* **EXERCISE**: Keep the images out while you set down the data exactly.

INFORMATION SHOWN below:

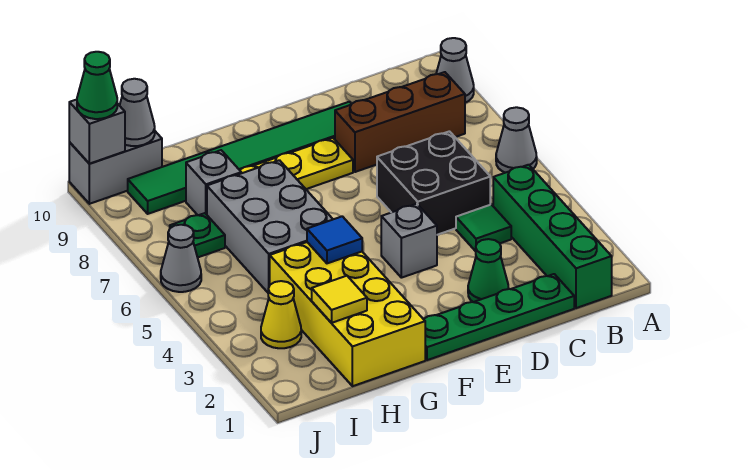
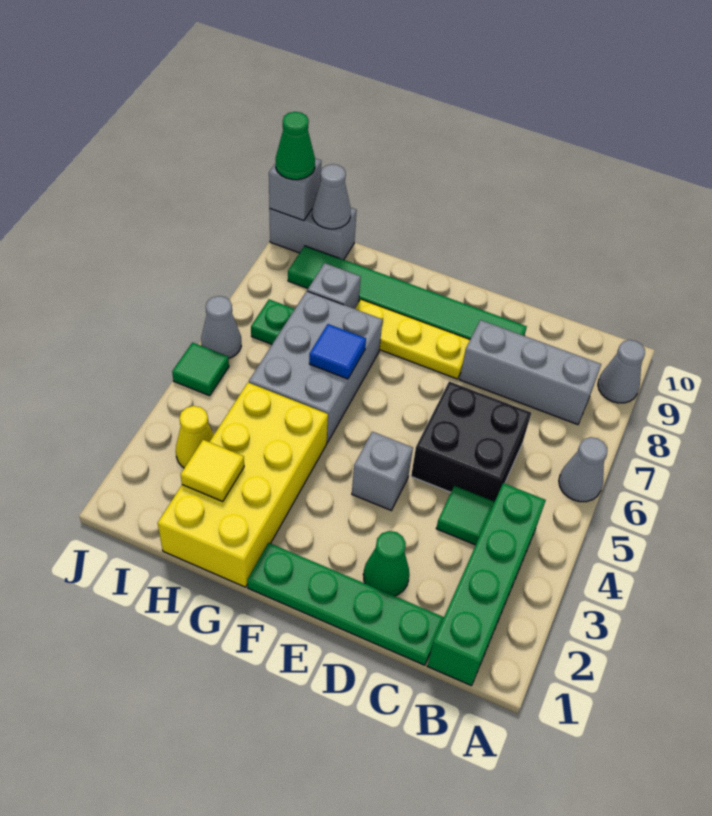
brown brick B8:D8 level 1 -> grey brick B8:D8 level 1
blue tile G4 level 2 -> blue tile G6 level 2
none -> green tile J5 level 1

End of INFORMATION SHOWN.

* **RESPONSE BOX**:
brown brick B8:D8 level 1 -> grey brick B8:D8 level 1
blue tile G4 level 2 -> blue tile G6 level 2
none -> green tile J5 level 1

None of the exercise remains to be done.